++++ The data ++++

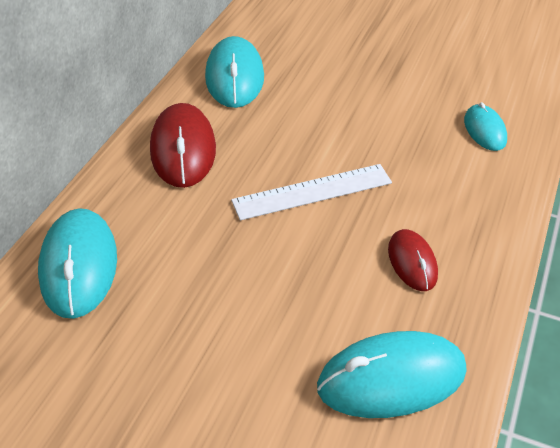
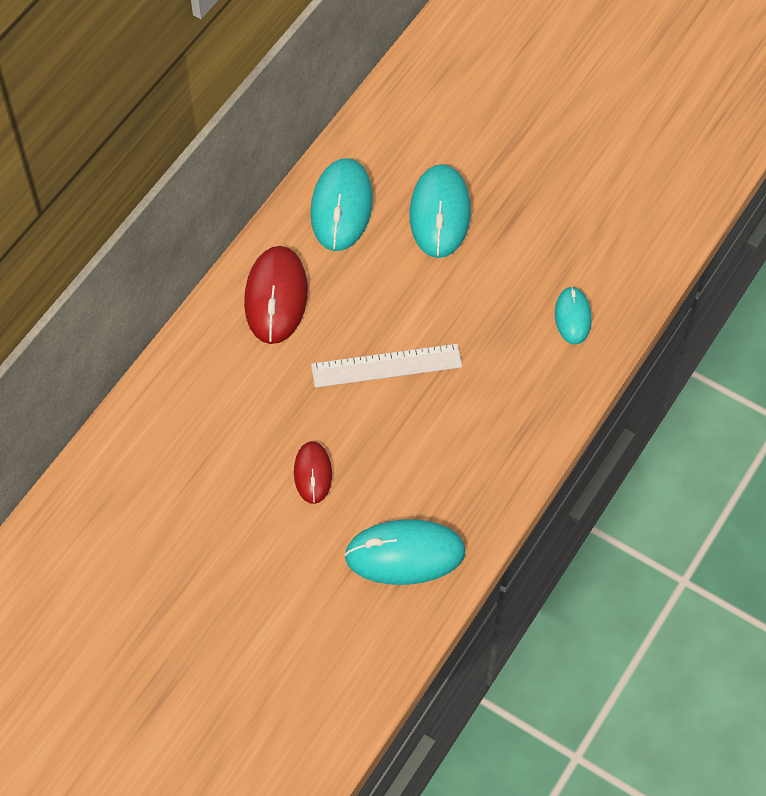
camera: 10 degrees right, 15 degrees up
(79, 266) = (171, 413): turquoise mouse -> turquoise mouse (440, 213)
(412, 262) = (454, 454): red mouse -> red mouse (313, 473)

++++

> _What you have to do_
Within the listing above, copy each line that has the string "mouse".

> _Reply_
(79, 266) = (171, 413): turquoise mouse -> turquoise mouse (440, 213)
(412, 262) = (454, 454): red mouse -> red mouse (313, 473)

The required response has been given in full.